The answer must consist of every line below that holds the word "cyan".

[Input records — start]

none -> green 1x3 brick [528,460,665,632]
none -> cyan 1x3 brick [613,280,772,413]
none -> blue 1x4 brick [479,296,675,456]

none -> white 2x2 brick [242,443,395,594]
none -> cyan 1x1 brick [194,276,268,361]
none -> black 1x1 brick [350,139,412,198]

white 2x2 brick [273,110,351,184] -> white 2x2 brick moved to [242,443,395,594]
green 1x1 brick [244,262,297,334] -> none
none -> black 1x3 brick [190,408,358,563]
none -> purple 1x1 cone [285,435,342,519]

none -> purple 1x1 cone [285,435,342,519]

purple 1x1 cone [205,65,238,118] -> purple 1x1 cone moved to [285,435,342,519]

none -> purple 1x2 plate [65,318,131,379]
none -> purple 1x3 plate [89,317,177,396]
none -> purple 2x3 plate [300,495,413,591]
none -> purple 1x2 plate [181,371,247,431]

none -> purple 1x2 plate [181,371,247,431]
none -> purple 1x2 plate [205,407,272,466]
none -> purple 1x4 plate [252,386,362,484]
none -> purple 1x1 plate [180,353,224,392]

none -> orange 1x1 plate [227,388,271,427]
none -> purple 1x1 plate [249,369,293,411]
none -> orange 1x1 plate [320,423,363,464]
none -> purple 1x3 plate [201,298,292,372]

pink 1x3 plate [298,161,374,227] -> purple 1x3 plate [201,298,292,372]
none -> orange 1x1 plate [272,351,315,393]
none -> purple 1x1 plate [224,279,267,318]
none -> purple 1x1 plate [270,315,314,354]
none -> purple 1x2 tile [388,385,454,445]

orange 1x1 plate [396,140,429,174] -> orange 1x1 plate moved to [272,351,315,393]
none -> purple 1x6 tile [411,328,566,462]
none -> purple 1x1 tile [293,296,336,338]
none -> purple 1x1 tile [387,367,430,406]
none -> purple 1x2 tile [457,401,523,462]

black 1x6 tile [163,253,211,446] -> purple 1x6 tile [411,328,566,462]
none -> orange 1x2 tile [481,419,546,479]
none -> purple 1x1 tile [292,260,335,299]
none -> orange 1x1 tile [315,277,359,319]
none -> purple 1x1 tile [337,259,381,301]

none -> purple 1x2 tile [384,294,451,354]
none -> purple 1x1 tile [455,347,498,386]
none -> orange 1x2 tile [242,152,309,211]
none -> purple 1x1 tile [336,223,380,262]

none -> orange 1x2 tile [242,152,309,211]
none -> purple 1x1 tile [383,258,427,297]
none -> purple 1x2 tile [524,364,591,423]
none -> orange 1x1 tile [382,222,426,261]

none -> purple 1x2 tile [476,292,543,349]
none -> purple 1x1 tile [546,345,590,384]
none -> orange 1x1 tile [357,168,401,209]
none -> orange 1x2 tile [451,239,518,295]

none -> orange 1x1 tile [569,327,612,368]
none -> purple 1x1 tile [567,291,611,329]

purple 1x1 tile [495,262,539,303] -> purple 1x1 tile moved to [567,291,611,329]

[Input records — finish]

## Task solution:
none -> cyan 1x3 brick [613,280,772,413]
none -> cyan 1x1 brick [194,276,268,361]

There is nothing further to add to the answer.